• **Task prompt**
Copy nothing but the lines below running from the line containing "pink strawberry [409,794]" through the line containing "camera: 20 degrees left, 10 degrees down", both end lines included.

Study material Block Start

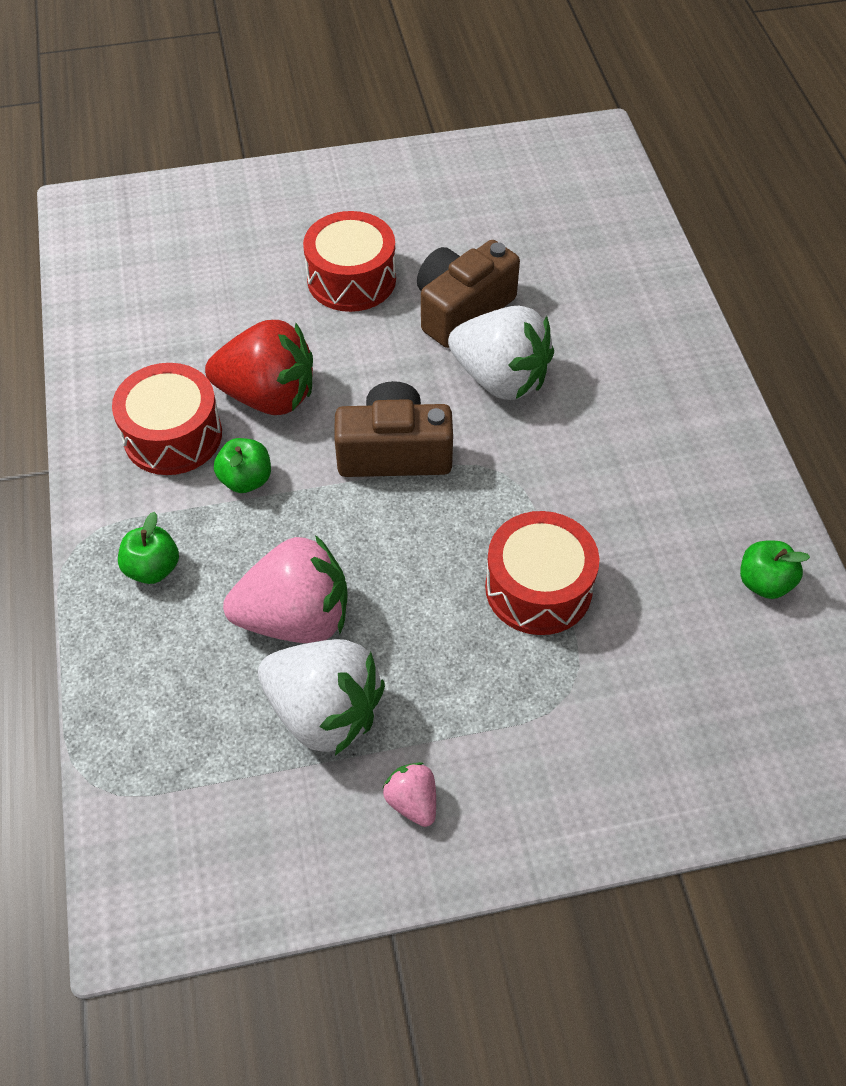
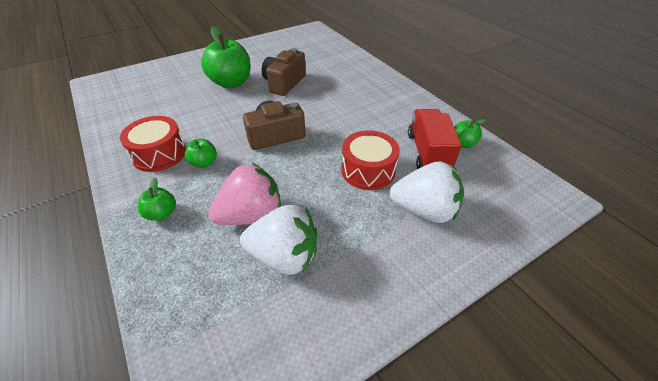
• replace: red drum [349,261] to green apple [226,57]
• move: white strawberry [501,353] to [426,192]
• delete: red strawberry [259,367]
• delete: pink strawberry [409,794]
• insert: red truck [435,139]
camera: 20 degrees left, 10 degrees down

Study material Block End
Study material Block Start

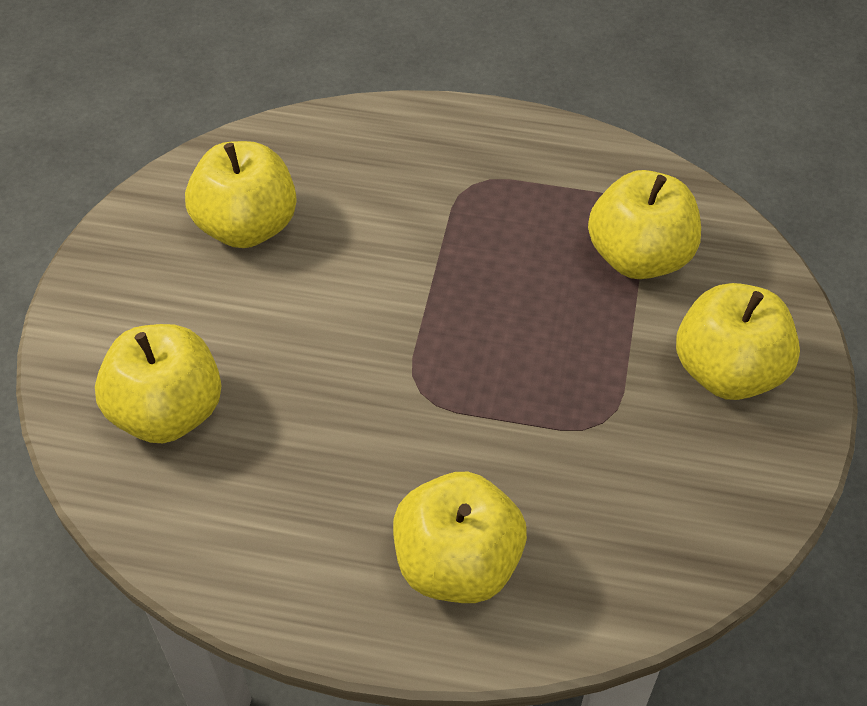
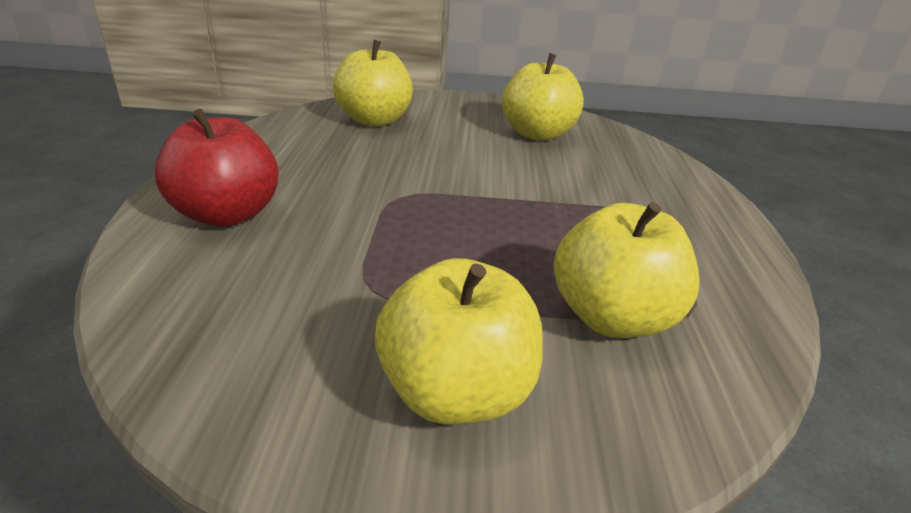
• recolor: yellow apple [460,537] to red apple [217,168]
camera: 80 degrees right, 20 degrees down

Study material Block End

• **Answer**
• delete: pink strawberry [409,794]
• insert: red truck [435,139]
camera: 20 degrees left, 10 degrees down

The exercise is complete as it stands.